Exercise details =
The number of lines below containing the word "degrees" is all that should be returned.

■ ■ ■

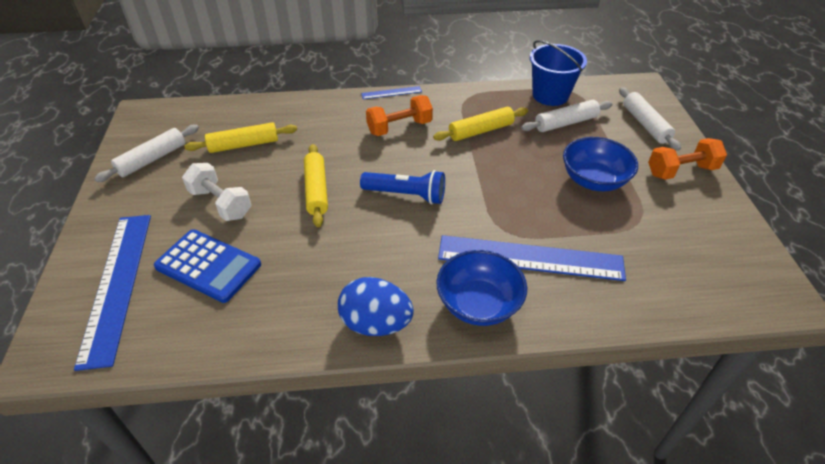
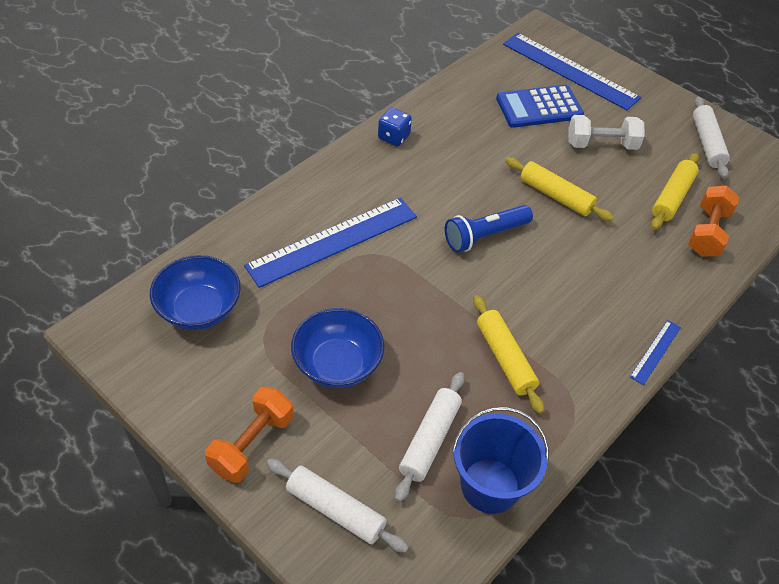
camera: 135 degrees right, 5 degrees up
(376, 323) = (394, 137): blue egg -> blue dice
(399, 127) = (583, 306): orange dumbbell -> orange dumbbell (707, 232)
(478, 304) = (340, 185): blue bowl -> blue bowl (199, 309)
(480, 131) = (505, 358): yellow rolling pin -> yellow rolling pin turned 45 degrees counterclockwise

■ ■ ■

Output for this exercise =
2